§ Object state change records

*-*-*

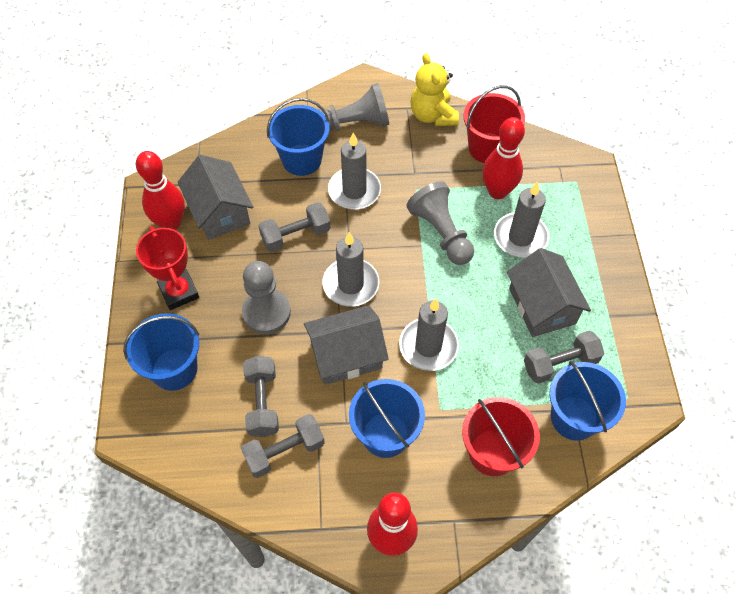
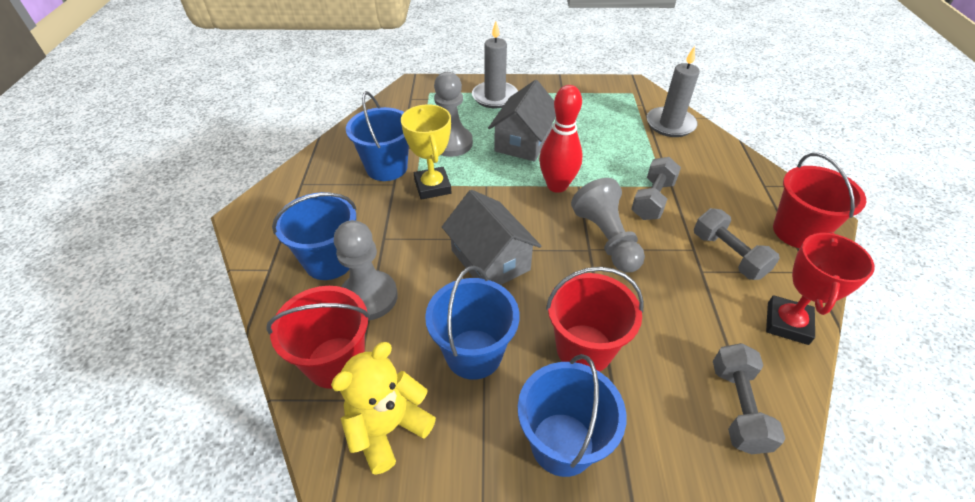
grey candle: 4 -> 2
grey dumbbell: 4 -> 3
grey house: 3 -> 2
red bowling pin: 3 -> 1
red bucket: 2 -> 3
yellow trophy: 0 -> 1

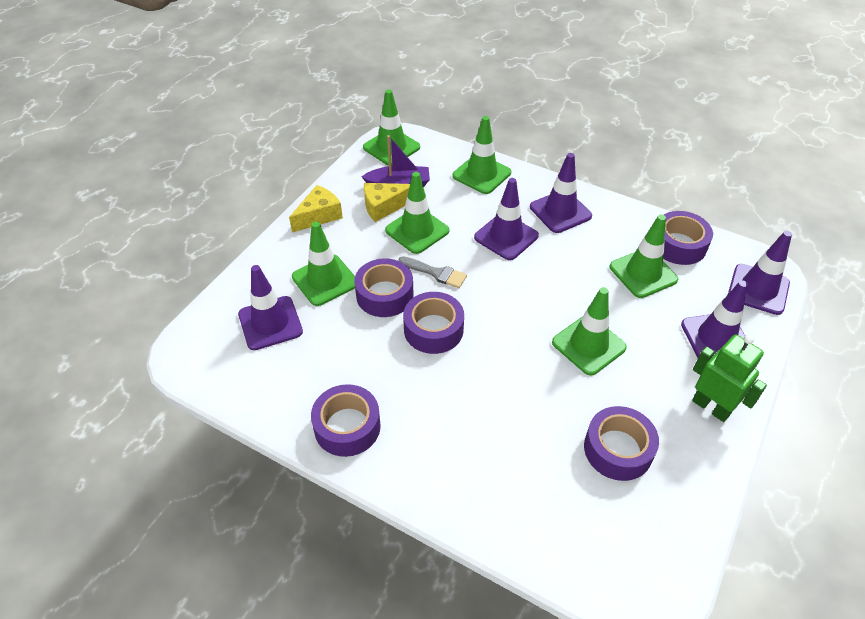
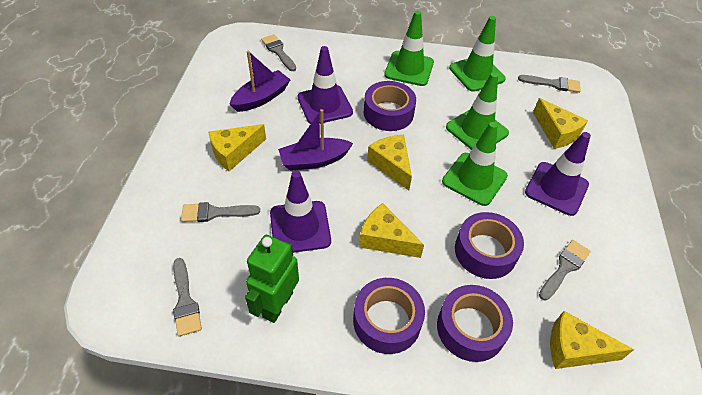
green traffic cone: 6 -> 4
grey brush: 1 -> 5
purple boat: 1 -> 2
purple tape: 5 -> 4
purple traffic cone: 5 -> 3
yellow cheese: 2 -> 5

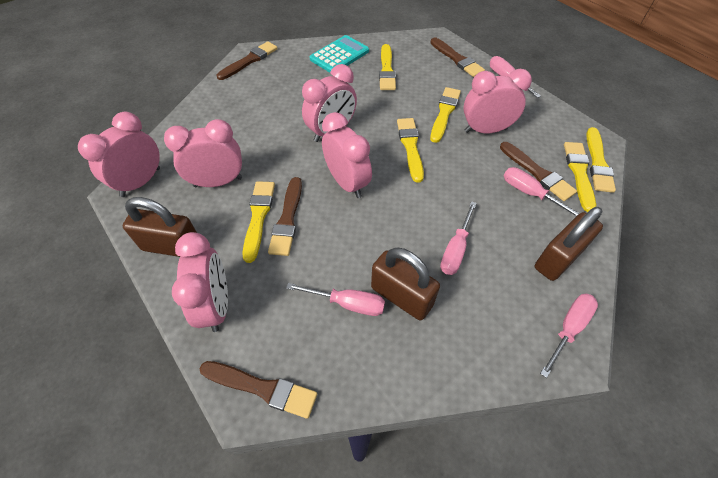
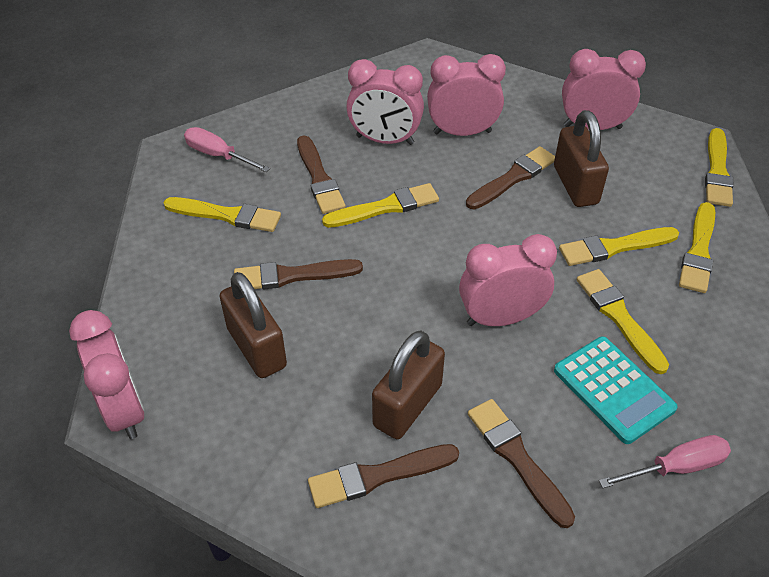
pink clock: 6 -> 5
pink screwdriver: 5 -> 2

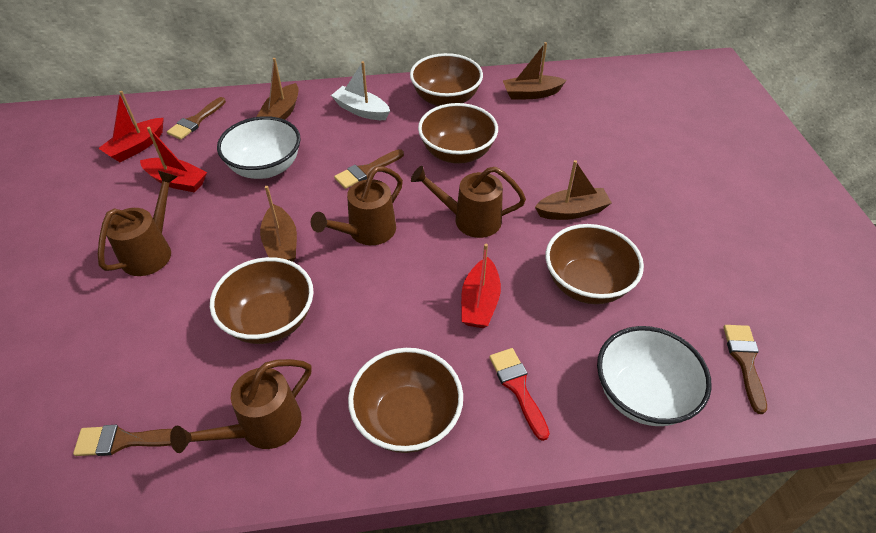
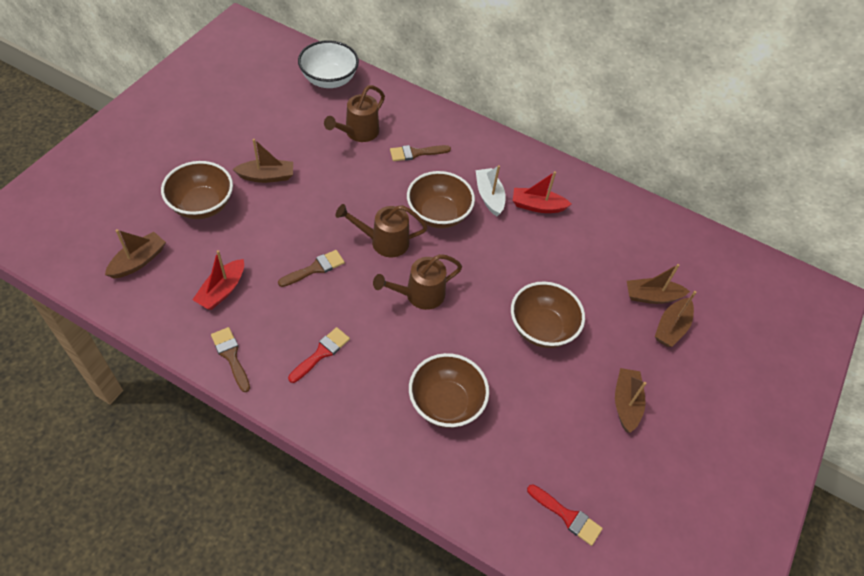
brown boat: 4 -> 5
brown bowl: 5 -> 4
brown brush: 4 -> 3
brown watering can: 4 -> 3
red boat: 3 -> 2
red brush: 1 -> 2
white bowl: 2 -> 1

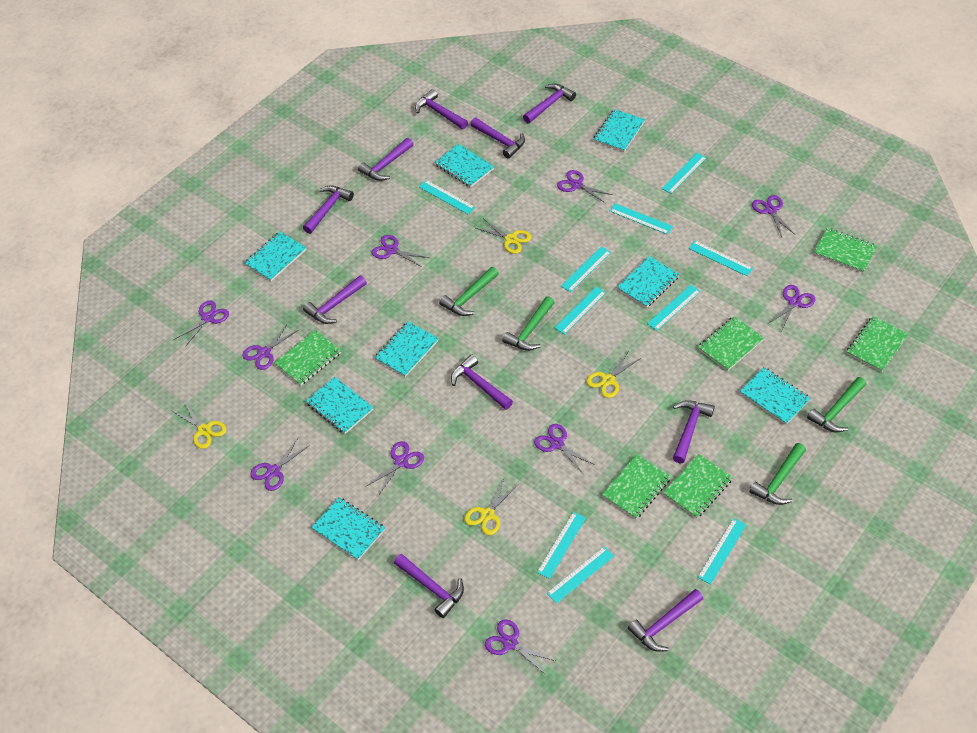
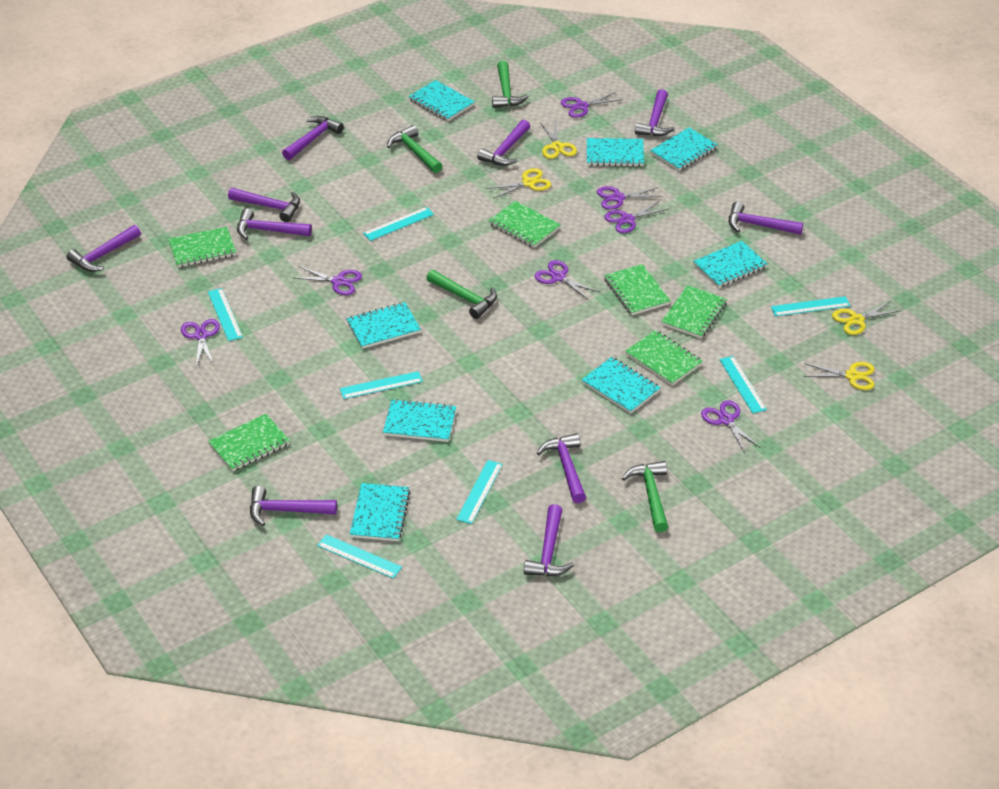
purple scissors: 10 -> 7
turquoise ruler: 10 -> 7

*-*-*

§ ACTIVITY
The lines from the one that contains "brown brush: 4 -> 3" through the end of the data, repeated exactly and with no pictures, make up the whole answer.

§ ANSWER FOR THE TASK
brown brush: 4 -> 3
brown watering can: 4 -> 3
red boat: 3 -> 2
red brush: 1 -> 2
white bowl: 2 -> 1

purple scissors: 10 -> 7
turquoise ruler: 10 -> 7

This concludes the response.